### Instructions for the task
Read through the listing, and wherever a line holds the word "DGND", return it.

### Data for review
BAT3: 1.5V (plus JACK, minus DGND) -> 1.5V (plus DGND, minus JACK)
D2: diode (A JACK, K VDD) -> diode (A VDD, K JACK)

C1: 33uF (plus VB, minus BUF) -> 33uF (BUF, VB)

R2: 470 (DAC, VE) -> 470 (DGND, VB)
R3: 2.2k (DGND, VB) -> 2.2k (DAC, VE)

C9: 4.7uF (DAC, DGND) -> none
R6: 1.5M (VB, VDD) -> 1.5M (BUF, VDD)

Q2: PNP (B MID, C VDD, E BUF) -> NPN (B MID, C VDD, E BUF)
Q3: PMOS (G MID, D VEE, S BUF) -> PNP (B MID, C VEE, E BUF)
* * *
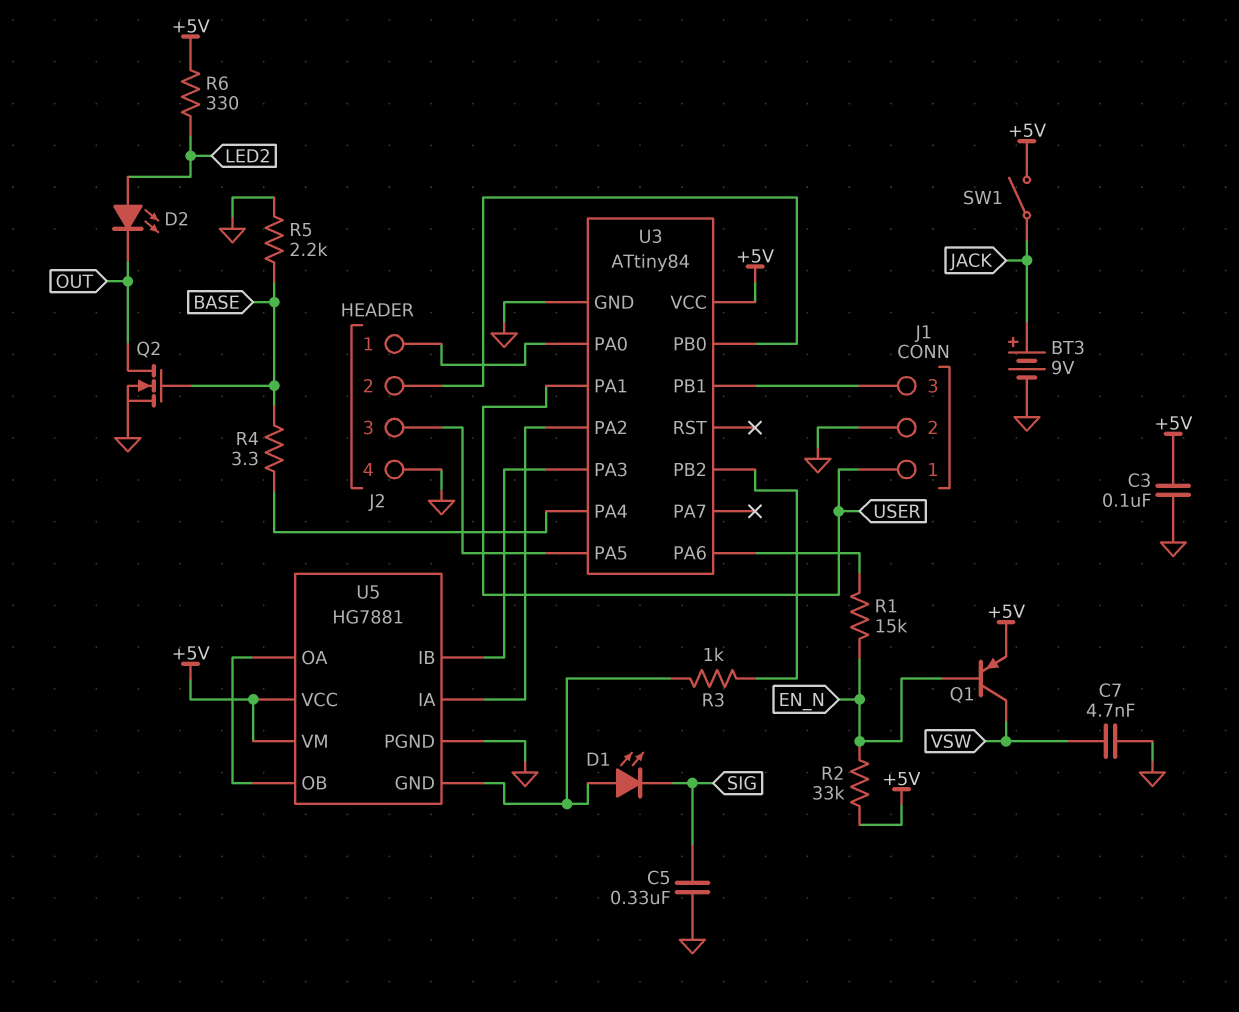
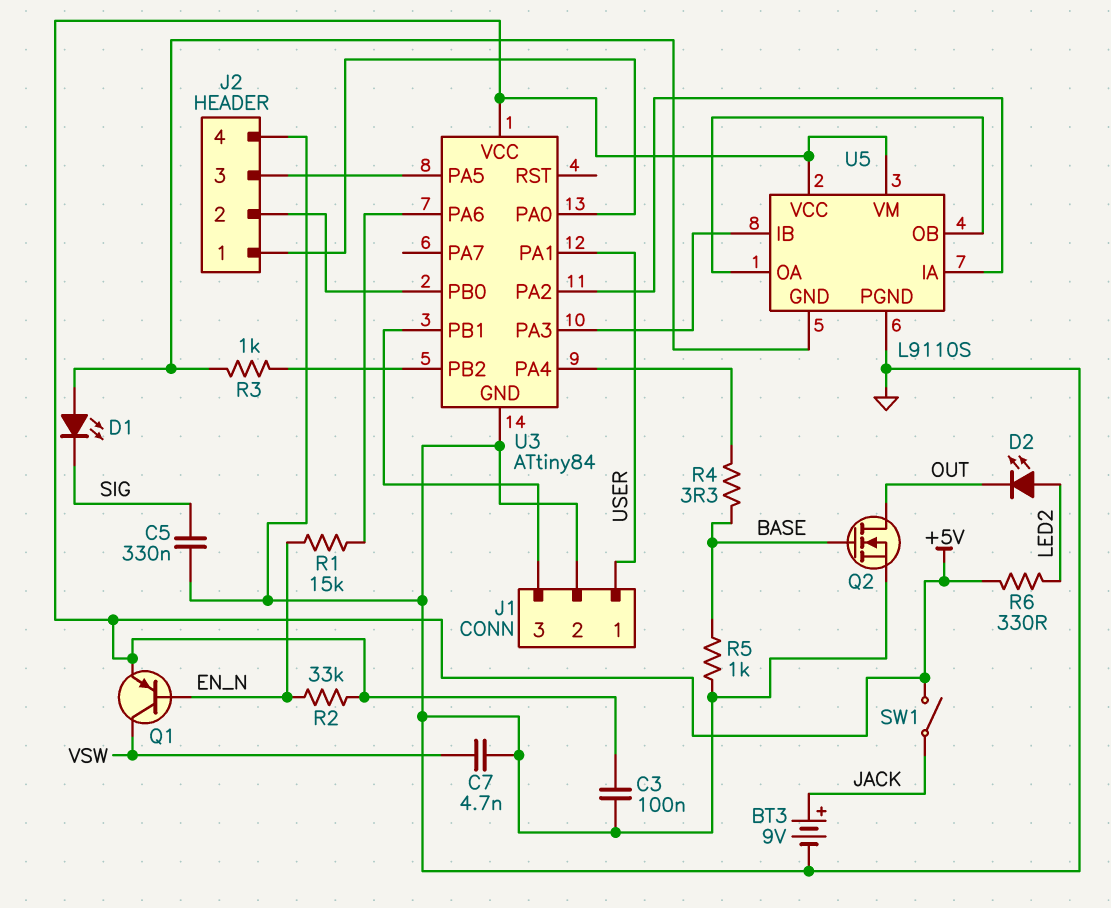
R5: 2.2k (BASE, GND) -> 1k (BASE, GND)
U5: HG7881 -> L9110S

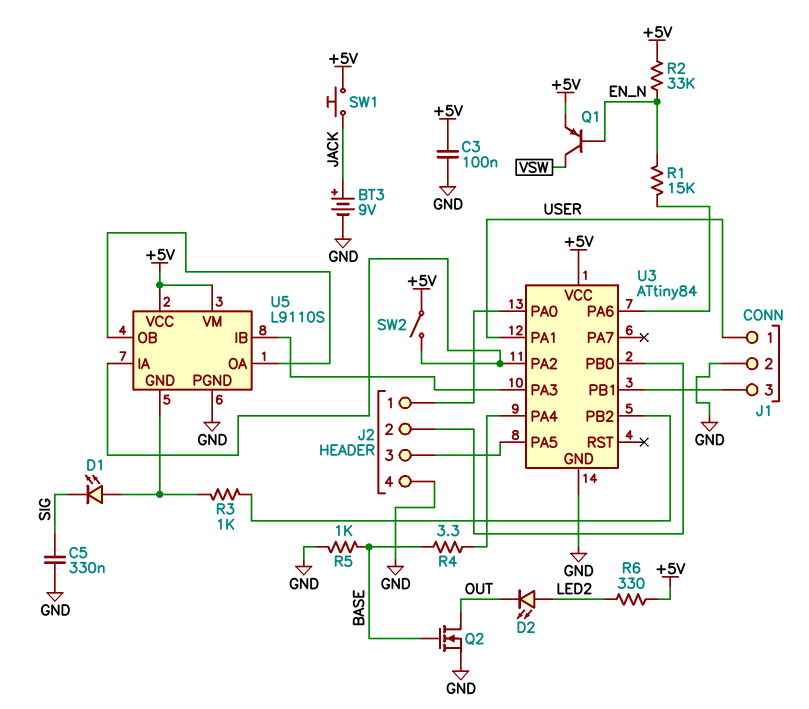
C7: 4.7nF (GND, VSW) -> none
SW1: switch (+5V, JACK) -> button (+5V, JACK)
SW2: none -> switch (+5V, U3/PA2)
...
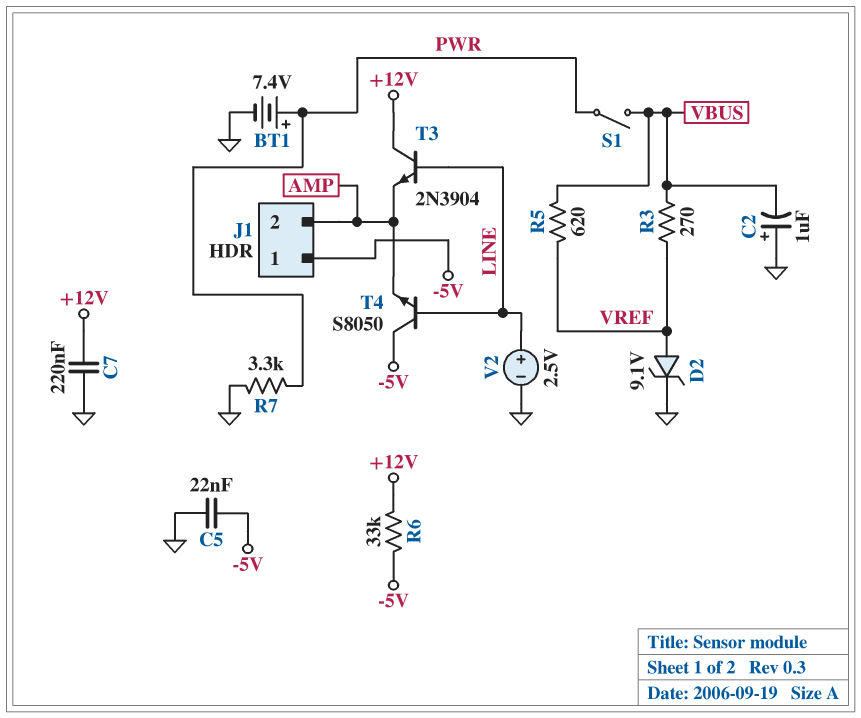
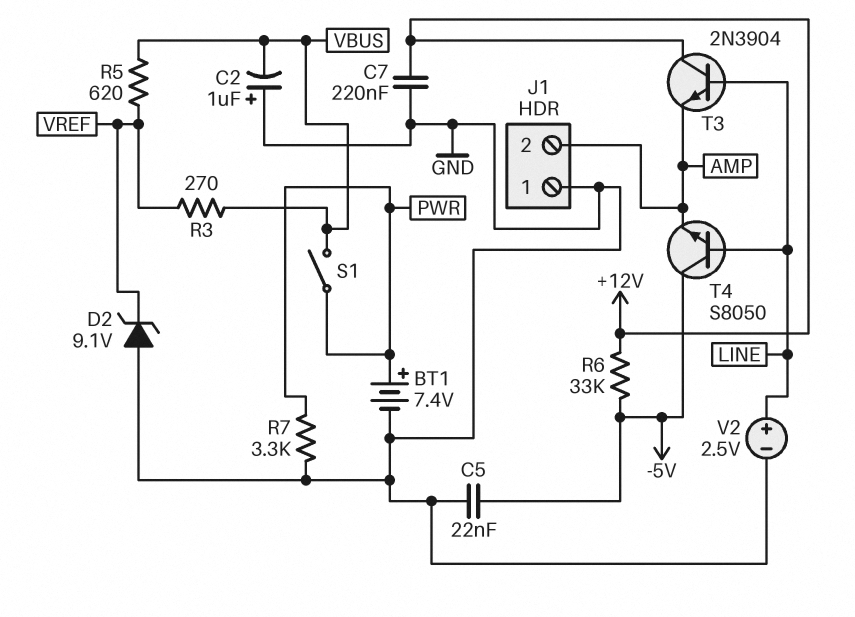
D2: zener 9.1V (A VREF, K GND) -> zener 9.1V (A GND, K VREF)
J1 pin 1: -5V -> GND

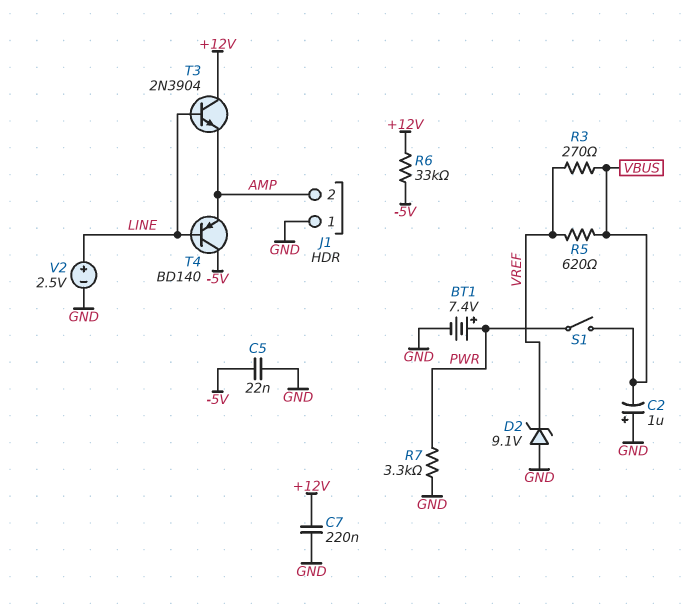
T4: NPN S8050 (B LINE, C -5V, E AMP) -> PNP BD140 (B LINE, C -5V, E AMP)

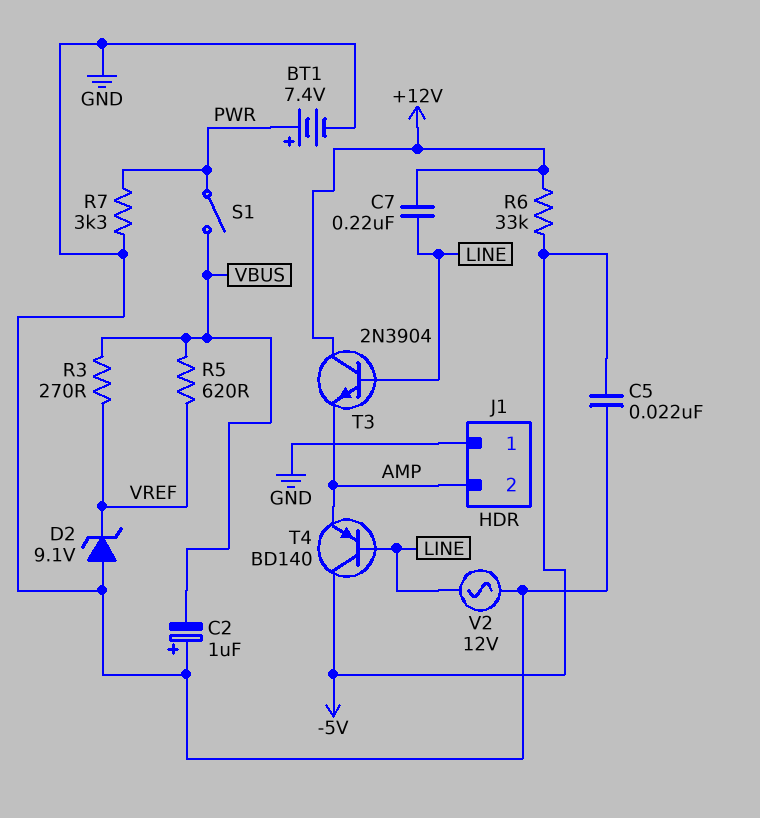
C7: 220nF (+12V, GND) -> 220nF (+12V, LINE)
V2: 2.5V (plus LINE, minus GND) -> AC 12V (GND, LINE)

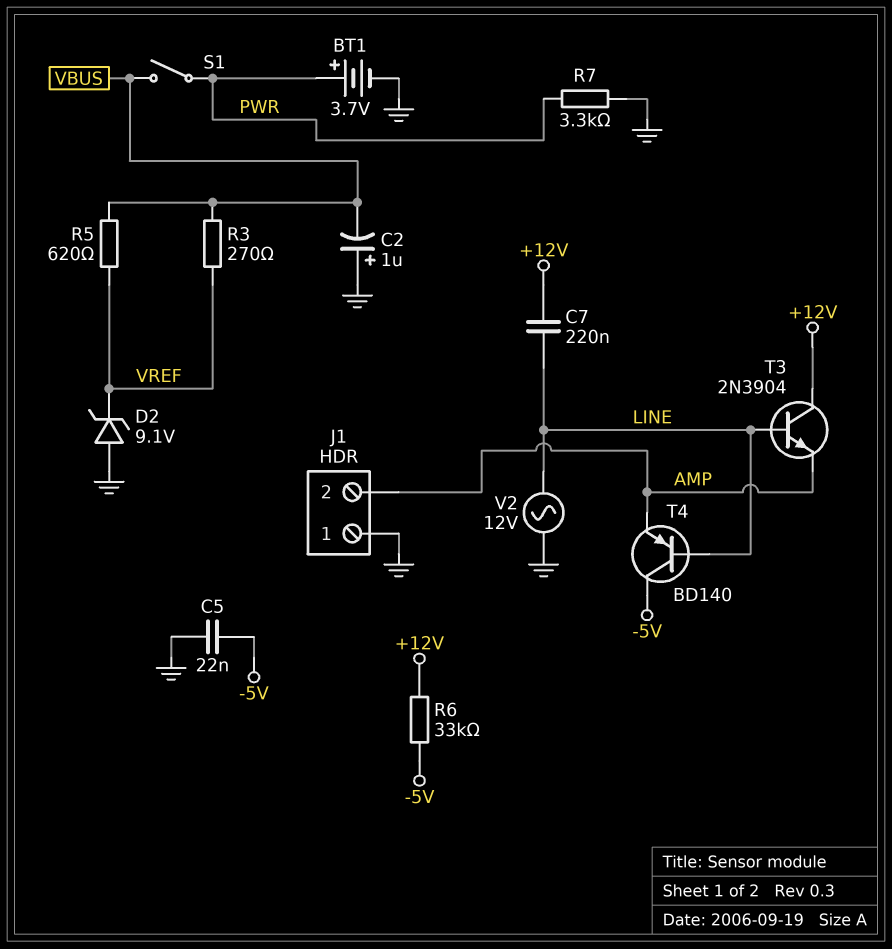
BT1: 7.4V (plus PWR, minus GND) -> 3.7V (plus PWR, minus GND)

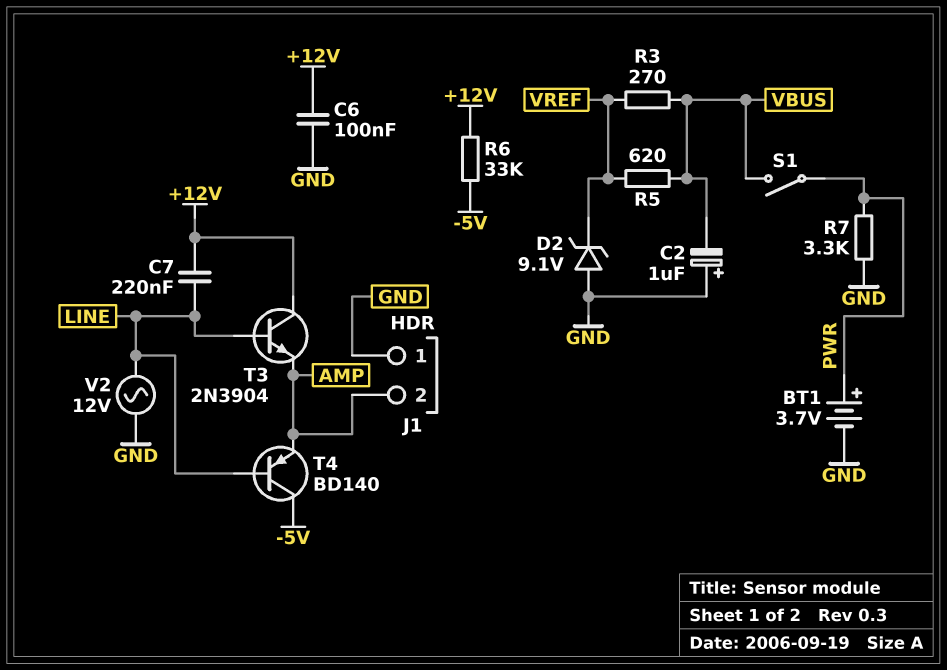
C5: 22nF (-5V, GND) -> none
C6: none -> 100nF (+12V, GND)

### Final answer
BAT3: 1.5V (plus JACK, minus DGND) -> 1.5V (plus DGND, minus JACK)
R2: 470 (DAC, VE) -> 470 (DGND, VB)
R3: 2.2k (DGND, VB) -> 2.2k (DAC, VE)
C9: 4.7uF (DAC, DGND) -> none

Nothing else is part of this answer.